=== Requirements ===
Copy out the items below, substituting "striped cotton pillow" for every instance of "striped fabric cushion" and leaving everything else unchanged.
⟨
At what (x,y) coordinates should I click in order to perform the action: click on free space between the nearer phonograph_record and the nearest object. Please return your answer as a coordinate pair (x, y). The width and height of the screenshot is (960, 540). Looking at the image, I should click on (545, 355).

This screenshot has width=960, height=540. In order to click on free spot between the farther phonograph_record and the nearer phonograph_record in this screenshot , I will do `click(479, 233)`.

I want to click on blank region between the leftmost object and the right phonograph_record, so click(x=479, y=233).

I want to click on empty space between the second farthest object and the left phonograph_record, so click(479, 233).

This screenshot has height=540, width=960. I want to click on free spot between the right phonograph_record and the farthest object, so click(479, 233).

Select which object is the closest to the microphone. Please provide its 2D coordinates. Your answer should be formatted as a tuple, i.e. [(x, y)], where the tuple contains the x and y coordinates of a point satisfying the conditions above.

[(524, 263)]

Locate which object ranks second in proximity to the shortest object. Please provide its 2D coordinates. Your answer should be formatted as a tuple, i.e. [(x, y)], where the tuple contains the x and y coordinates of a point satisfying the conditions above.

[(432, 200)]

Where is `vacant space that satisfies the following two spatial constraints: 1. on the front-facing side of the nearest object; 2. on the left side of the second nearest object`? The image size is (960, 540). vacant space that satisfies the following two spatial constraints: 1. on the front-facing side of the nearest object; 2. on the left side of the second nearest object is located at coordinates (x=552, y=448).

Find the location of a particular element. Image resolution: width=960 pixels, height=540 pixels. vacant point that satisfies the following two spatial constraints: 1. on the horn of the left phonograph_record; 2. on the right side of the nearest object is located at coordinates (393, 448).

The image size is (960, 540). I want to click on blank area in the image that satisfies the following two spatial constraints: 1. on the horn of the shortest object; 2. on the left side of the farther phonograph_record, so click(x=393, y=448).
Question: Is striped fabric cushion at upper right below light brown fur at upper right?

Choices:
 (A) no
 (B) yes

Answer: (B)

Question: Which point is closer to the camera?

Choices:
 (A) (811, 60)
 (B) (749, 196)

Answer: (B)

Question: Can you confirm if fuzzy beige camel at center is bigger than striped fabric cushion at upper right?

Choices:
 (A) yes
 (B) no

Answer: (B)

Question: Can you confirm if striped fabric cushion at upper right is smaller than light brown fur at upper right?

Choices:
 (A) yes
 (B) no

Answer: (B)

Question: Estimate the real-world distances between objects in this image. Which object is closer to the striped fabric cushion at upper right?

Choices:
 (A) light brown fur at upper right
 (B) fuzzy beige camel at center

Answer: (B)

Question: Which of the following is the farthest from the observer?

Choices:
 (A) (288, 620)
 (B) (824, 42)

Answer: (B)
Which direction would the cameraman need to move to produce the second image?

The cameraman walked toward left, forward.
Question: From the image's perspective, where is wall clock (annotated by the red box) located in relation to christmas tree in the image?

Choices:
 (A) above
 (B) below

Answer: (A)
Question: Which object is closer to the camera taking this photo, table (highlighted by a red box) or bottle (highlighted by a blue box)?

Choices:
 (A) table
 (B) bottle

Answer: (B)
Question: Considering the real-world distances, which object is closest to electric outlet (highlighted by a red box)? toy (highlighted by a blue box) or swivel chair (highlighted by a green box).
⟩
=== Answer to the task ===
At what (x,y) coordinates should I click in order to perform the action: click on free space between the nearer phonograph_record and the nearest object. Please return your answer as a coordinate pair (x, y). The width and height of the screenshot is (960, 540). Looking at the image, I should click on (545, 355).

This screenshot has width=960, height=540. In order to click on free spot between the farther phonograph_record and the nearer phonograph_record in this screenshot , I will do `click(479, 233)`.

I want to click on blank region between the leftmost object and the right phonograph_record, so click(x=479, y=233).

I want to click on empty space between the second farthest object and the left phonograph_record, so click(479, 233).

This screenshot has height=540, width=960. I want to click on free spot between the right phonograph_record and the farthest object, so click(479, 233).

Select which object is the closest to the microphone. Please provide its 2D coordinates. Your answer should be formatted as a tuple, i.e. [(x, y)], where the tuple contains the x and y coordinates of a point satisfying the conditions above.

[(524, 263)]

Locate which object ranks second in proximity to the shortest object. Please provide its 2D coordinates. Your answer should be formatted as a tuple, i.e. [(x, y)], where the tuple contains the x and y coordinates of a point satisfying the conditions above.

[(432, 200)]

Where is `vacant space that satisfies the following two spatial constraints: 1. on the front-facing side of the nearest object; 2. on the left side of the second nearest object`? The image size is (960, 540). vacant space that satisfies the following two spatial constraints: 1. on the front-facing side of the nearest object; 2. on the left side of the second nearest object is located at coordinates (x=552, y=448).

Find the location of a particular element. Image resolution: width=960 pixels, height=540 pixels. vacant point that satisfies the following two spatial constraints: 1. on the horn of the left phonograph_record; 2. on the right side of the nearest object is located at coordinates (393, 448).

The image size is (960, 540). I want to click on blank area in the image that satisfies the following two spatial constraints: 1. on the horn of the shortest object; 2. on the left side of the farther phonograph_record, so click(x=393, y=448).
Question: Is striped cotton pillow at upper right below light brown fur at upper right?

Choices:
 (A) no
 (B) yes

Answer: (B)

Question: Which point is closer to the camera?

Choices:
 (A) (811, 60)
 (B) (749, 196)

Answer: (B)

Question: Can you confirm if fuzzy beige camel at center is bigger than striped cotton pillow at upper right?

Choices:
 (A) yes
 (B) no

Answer: (B)

Question: Can you confirm if striped cotton pillow at upper right is smaller than light brown fur at upper right?

Choices:
 (A) yes
 (B) no

Answer: (B)

Question: Estimate the real-world distances between objects in this image. Which object is closer to the striped cotton pillow at upper right?

Choices:
 (A) light brown fur at upper right
 (B) fuzzy beige camel at center

Answer: (B)

Question: Which of the following is the farthest from the observer?

Choices:
 (A) (288, 620)
 (B) (824, 42)

Answer: (B)
Which direction would the cameraman need to move to produce the second image?

The cameraman walked toward left, forward.
Question: From the image's perspective, where is wall clock (annotated by the red box) located in relation to christmas tree in the image?

Choices:
 (A) above
 (B) below

Answer: (A)
Question: Which object is closer to the camera taking this photo, table (highlighted by a red box) or bottle (highlighted by a blue box)?

Choices:
 (A) table
 (B) bottle

Answer: (B)
Question: Considering the real-world distances, which object is closest to electric outlet (highlighted by a red box)? toy (highlighted by a blue box) or swivel chair (highlighted by a green box).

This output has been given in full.